**RECORDS TO PROCESS**
============

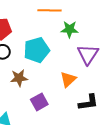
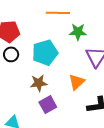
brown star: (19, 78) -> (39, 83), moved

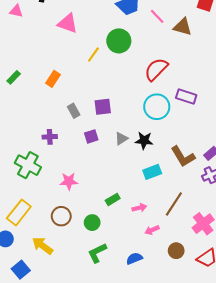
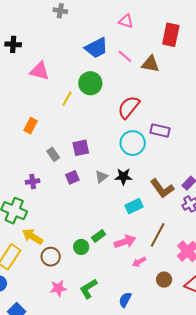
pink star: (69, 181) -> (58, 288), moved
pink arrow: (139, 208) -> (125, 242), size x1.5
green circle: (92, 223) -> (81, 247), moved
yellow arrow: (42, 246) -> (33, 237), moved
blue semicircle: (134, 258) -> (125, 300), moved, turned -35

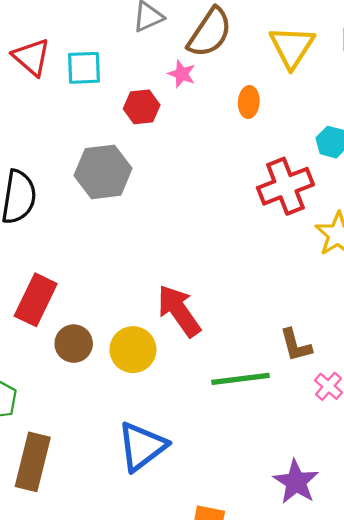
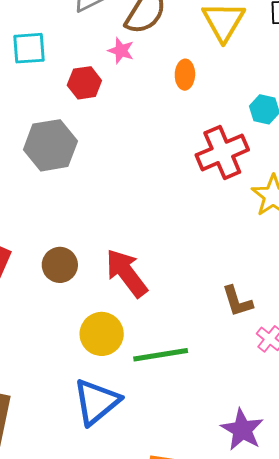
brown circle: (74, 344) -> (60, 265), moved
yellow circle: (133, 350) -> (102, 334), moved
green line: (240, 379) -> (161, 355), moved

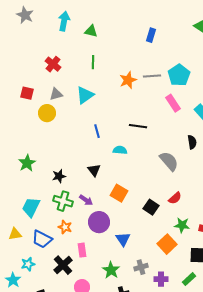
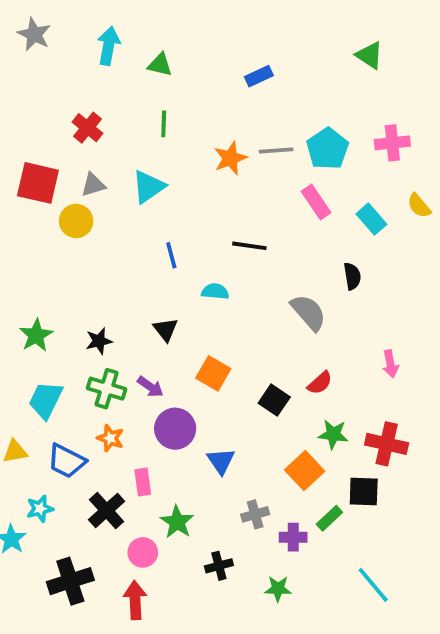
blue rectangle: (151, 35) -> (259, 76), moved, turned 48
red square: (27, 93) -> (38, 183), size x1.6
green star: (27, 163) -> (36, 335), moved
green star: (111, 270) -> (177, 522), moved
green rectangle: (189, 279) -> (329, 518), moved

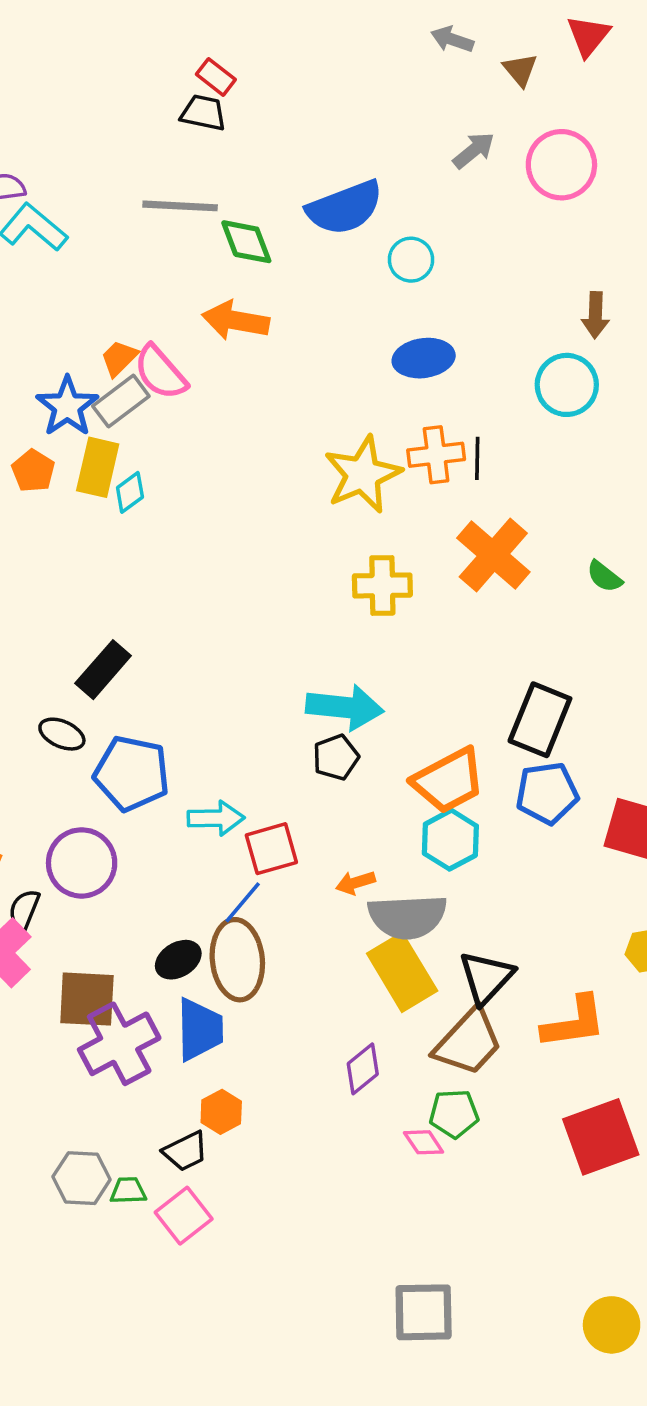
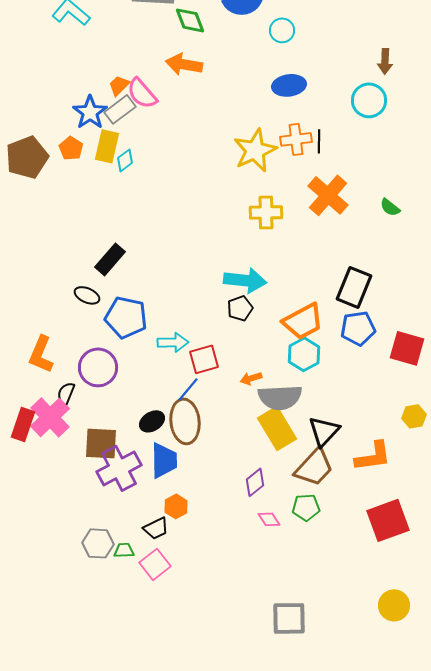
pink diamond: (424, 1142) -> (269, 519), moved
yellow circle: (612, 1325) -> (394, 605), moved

============

**WORK INSTRUCTIONS**
Retype exactly. Include each line from the start of the material through the line holding "blue semicircle: (134, 258)", and leave the pictures out.

**COMPLETED EXERCISE**
brown star: (19, 78) -> (39, 83), moved

pink star: (69, 181) -> (58, 288), moved
pink arrow: (139, 208) -> (125, 242), size x1.5
green circle: (92, 223) -> (81, 247), moved
yellow arrow: (42, 246) -> (33, 237), moved
blue semicircle: (134, 258) -> (125, 300), moved, turned -35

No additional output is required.